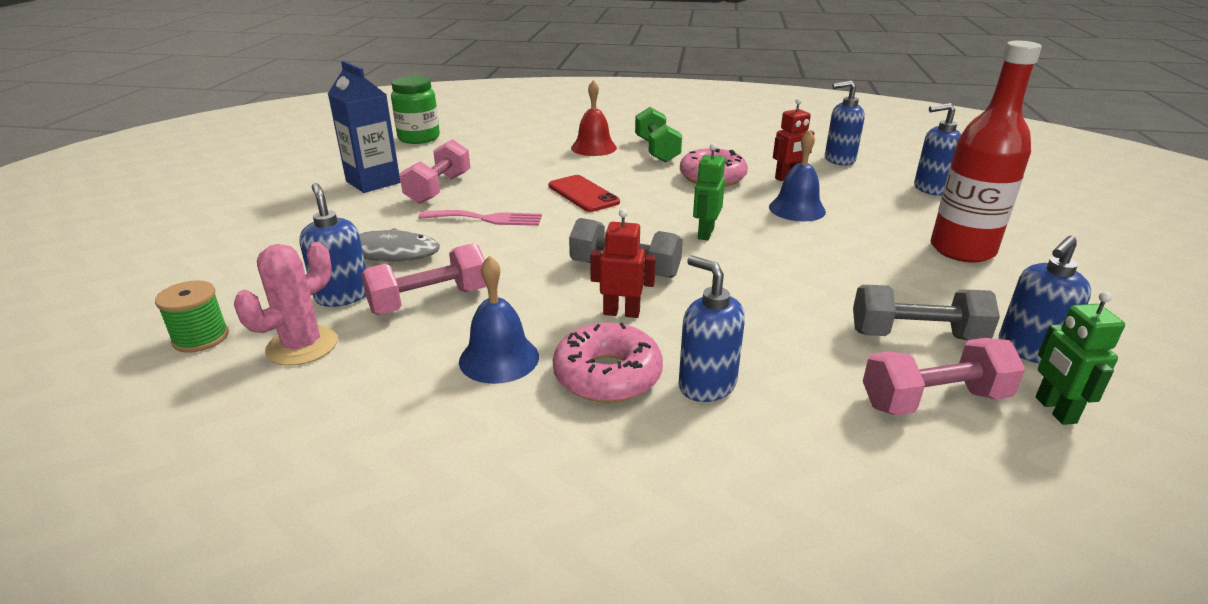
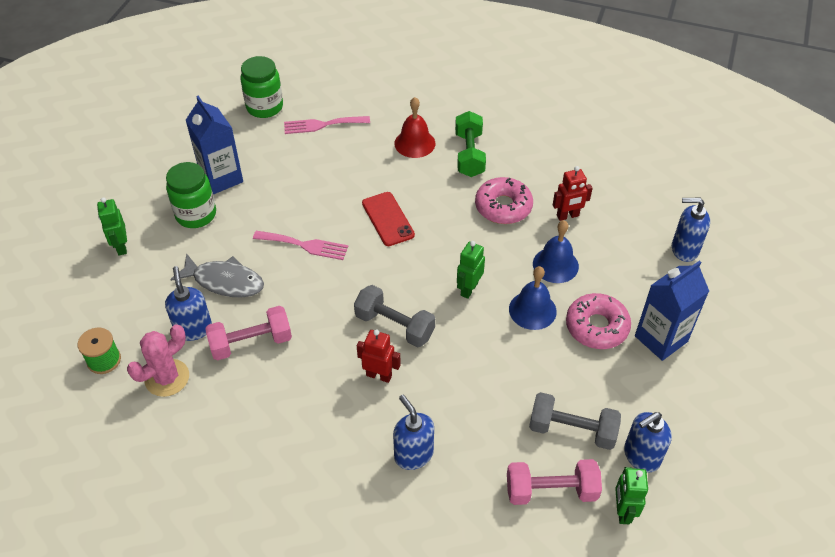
camera: 10 degrees right, 20 degrees up
(239, 238) = (121, 247): none -> green robot
(342, 208) = (196, 214): none -> green jar
(439, 189) = (273, 195): pink dumbbell -> none
(486, 144) = (322, 125): none -> pink fork
(499, 358) = (289, 409): blue bell -> blue bell (532, 310)
(607, 375) = (354, 436): pink donut -> pink donut (596, 327)
(839, 160) = (627, 192): blue soap dispenser -> none
(962, 250) = (661, 339): red bottle -> blue carton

----------------

_Work order_
Only the number is wanted: how many lines in the data include the string "green"?

_Reply_
2